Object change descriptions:
[Start of Attachment]

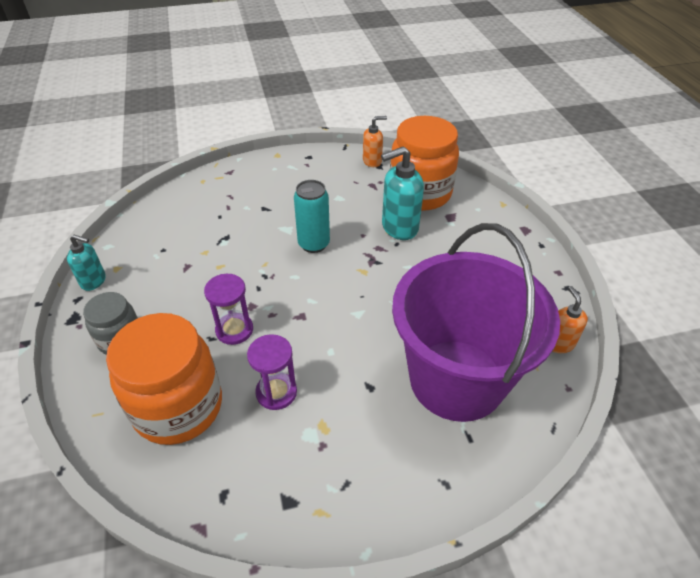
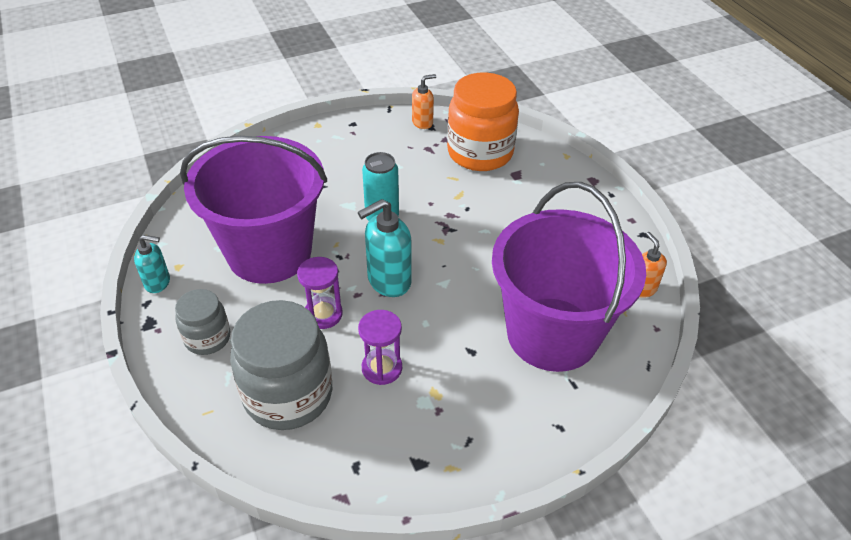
camera: 10 degrees left, 0 degrees up
(178, 407) = (288, 394): orange jar -> grey jar
(201, 264) = (269, 252): none -> purple bucket
(399, 227) = (466, 191): turquoise soap dispenser -> turquoise soap dispenser (388, 281)

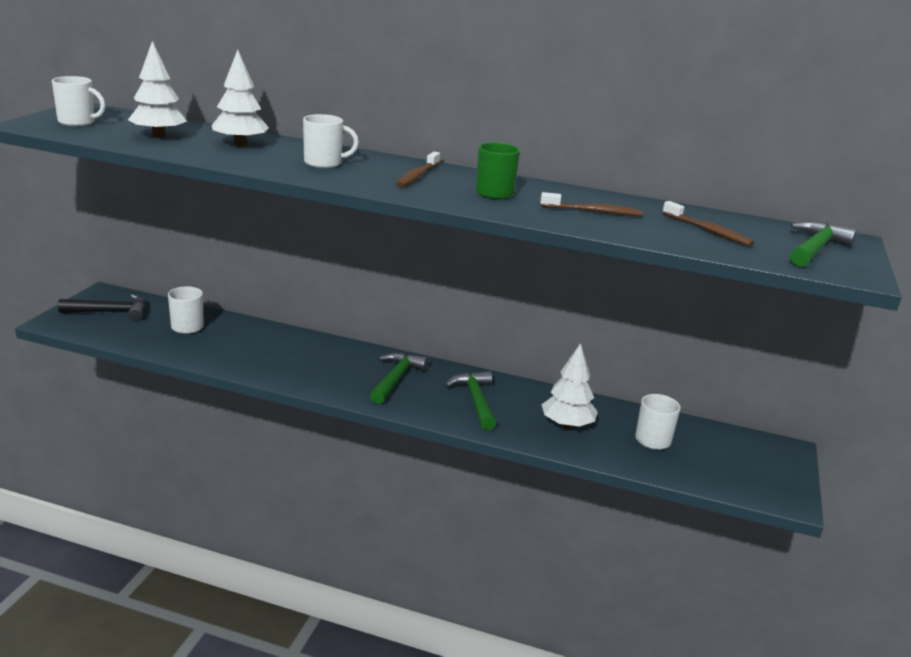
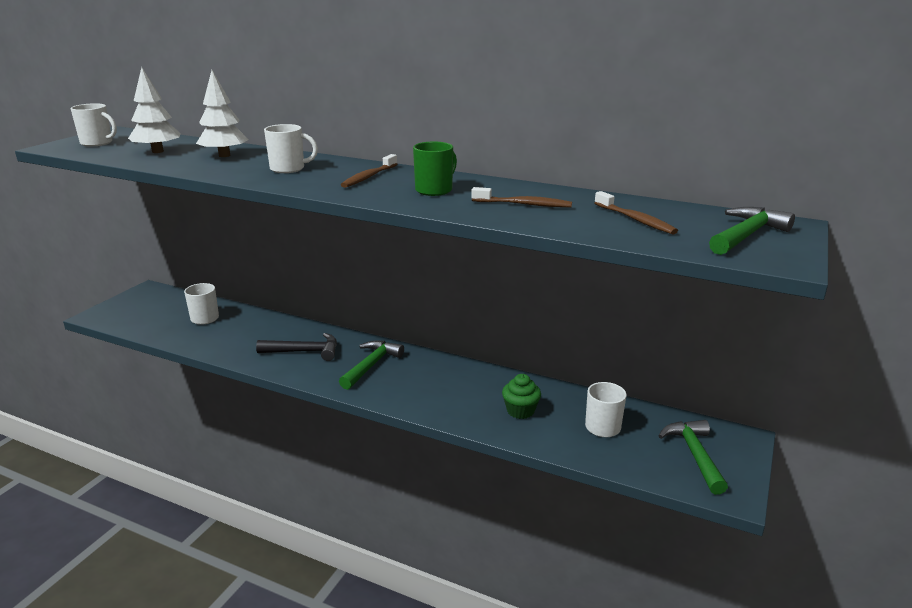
camera: 10 degrees right, 0 degrees up
(111, 312) = (146, 306): black hammer -> black hammer (305, 351)
(475, 400) = (439, 386): green hammer -> green hammer (694, 455)
(567, 425) = (520, 411): white tree -> green cupcake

[End of Attachment]

**Problem**
What is needed is an exact copy of all the data, with no images in it.

**Answer box**
camera: 10 degrees left, 0 degrees up
(178, 407) = (288, 394): orange jar -> grey jar
(201, 264) = (269, 252): none -> purple bucket
(399, 227) = (466, 191): turquoise soap dispenser -> turquoise soap dispenser (388, 281)

camera: 10 degrees right, 0 degrees up
(111, 312) = (146, 306): black hammer -> black hammer (305, 351)
(475, 400) = (439, 386): green hammer -> green hammer (694, 455)
(567, 425) = (520, 411): white tree -> green cupcake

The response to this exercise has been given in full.